[What to produce]: Could you print all the entries exactly?
=== Data for this exercise ===
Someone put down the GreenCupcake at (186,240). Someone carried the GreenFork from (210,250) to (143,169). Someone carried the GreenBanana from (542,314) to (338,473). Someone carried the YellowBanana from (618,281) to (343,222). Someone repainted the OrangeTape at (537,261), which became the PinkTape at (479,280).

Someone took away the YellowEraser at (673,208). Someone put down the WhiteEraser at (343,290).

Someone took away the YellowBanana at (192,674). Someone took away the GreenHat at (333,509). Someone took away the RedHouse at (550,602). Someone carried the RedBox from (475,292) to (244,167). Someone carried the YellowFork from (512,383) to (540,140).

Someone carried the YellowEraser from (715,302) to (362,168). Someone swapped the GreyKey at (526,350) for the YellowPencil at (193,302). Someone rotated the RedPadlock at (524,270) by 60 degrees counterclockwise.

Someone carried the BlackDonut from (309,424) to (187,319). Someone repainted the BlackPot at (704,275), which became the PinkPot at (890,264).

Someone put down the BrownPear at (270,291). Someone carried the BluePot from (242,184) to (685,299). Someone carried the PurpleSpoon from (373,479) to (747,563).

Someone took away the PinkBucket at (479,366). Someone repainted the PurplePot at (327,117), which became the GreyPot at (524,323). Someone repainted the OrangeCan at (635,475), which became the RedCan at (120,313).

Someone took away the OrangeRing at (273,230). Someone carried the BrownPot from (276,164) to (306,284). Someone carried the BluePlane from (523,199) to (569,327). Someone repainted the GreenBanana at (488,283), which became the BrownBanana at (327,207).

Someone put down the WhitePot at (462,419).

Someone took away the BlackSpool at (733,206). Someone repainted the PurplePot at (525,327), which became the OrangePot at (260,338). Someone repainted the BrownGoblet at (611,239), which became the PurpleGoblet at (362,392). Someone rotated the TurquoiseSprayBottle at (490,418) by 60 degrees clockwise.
===
[Problem solution]:
Someone put down the GreenCupcake at (186,240). Someone carried the GreenFork from (210,250) to (143,169). Someone carried the GreenBanana from (542,314) to (338,473). Someone carried the YellowBanana from (618,281) to (343,222). Someone repainted the OrangeTape at (537,261), which became the PinkTape at (479,280).

Someone took away the YellowEraser at (673,208). Someone put down the WhiteEraser at (343,290).

Someone took away the YellowBanana at (192,674). Someone took away the GreenHat at (333,509). Someone took away the RedHouse at (550,602). Someone carried the RedBox from (475,292) to (244,167). Someone carried the YellowFork from (512,383) to (540,140).

Someone carried the YellowEraser from (715,302) to (362,168). Someone swapped the GreyKey at (526,350) for the YellowPencil at (193,302). Someone rotated the RedPadlock at (524,270) by 60 degrees counterclockwise.

Someone carried the BlackDonut from (309,424) to (187,319). Someone repainted the BlackPot at (704,275), which became the PinkPot at (890,264).

Someone put down the BrownPear at (270,291). Someone carried the BluePot from (242,184) to (685,299). Someone carried the PurpleSpoon from (373,479) to (747,563).

Someone took away the PinkBucket at (479,366). Someone repainted the PurplePot at (327,117), which became the GreyPot at (524,323). Someone repainted the OrangeCan at (635,475), which became the RedCan at (120,313).

Someone took away the OrangeRing at (273,230). Someone carried the BrownPot from (276,164) to (306,284). Someone carried the BluePlane from (523,199) to (569,327). Someone repainted the GreenBanana at (488,283), which became the BrownBanana at (327,207).

Someone put down the WhitePot at (462,419).

Someone took away the BlackSpool at (733,206). Someone repainted the PurplePot at (525,327), which became the OrangePot at (260,338). Someone repainted the BrownGoblet at (611,239), which became the PurpleGoblet at (362,392). Someone rotated the TurquoiseSprayBottle at (490,418) by 60 degrees clockwise.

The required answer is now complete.